WORK ORDER:
In the records below, the line with "red ellipse: (457, 110)" opens the range and the line with "blue star: (526, 731)" closes it; print that range exactly and nothing else.

INFORMATION PROVIDED:

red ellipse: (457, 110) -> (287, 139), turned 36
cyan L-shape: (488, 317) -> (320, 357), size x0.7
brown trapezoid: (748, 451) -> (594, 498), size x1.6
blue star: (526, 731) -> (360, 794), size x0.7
---
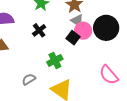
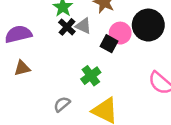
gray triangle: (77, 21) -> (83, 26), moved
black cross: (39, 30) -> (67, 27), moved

RESPONSE TO THIS EXERCISE:
red ellipse: (457, 110) -> (287, 139), turned 36
cyan L-shape: (488, 317) -> (320, 357), size x0.7
brown trapezoid: (748, 451) -> (594, 498), size x1.6
blue star: (526, 731) -> (360, 794), size x0.7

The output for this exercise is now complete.